PROBLEM DETAILS | Keep the images out and set the listing below down word for word.

DATA SEGMENT Block Start

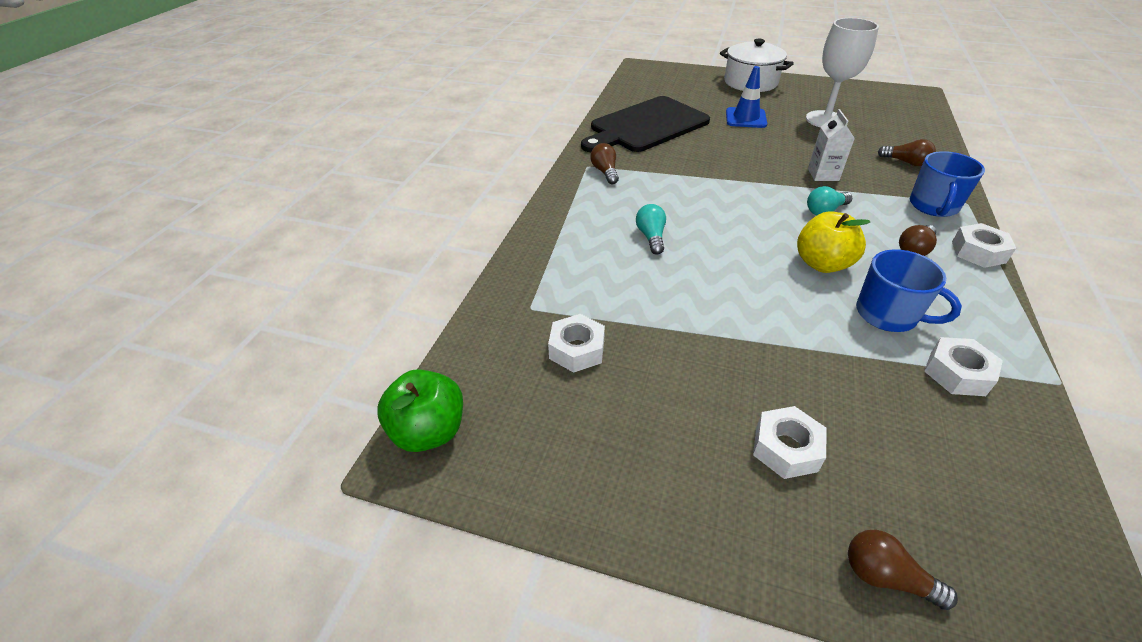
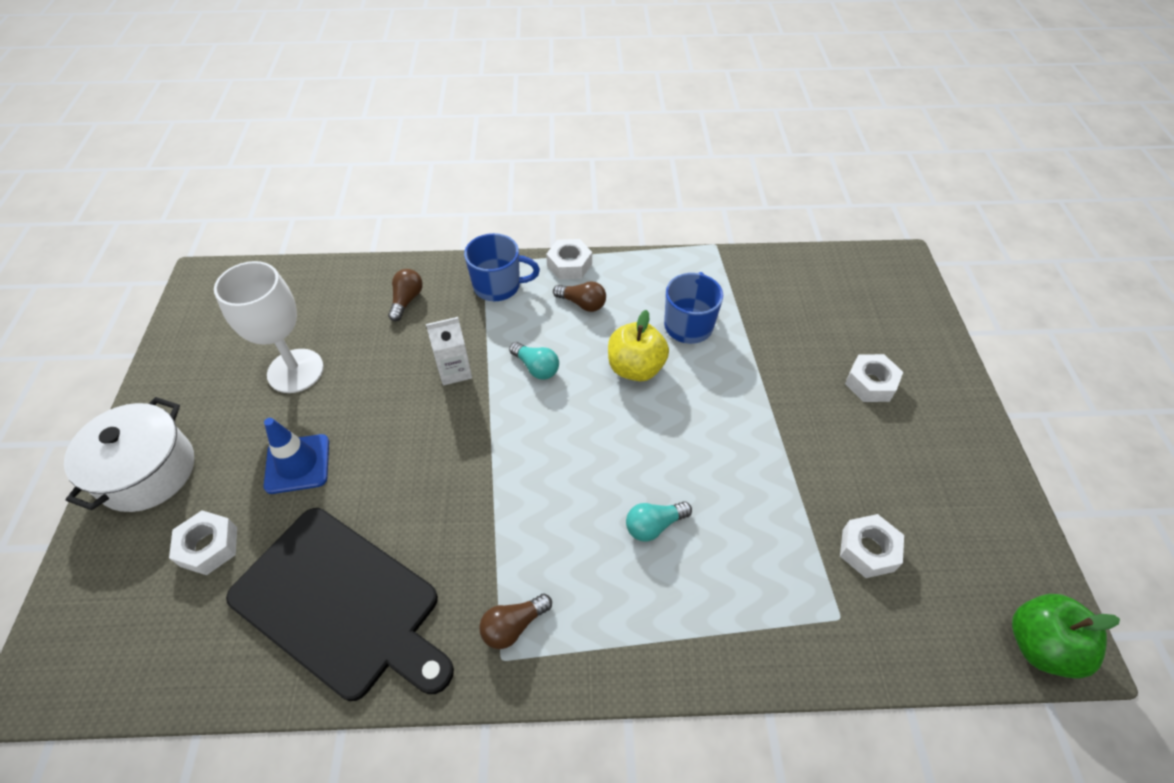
camera: 110 degrees left, 10 degrees up
(886, 577) = (927, 334): brown light bulb -> none
(957, 373) = (736, 291): white nut -> white nut (209, 546)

DATA SEGMENT Block End

ANSWER BOX |
camera: 110 degrees left, 10 degrees up
(886, 577) = (927, 334): brown light bulb -> none
(957, 373) = (736, 291): white nut -> white nut (209, 546)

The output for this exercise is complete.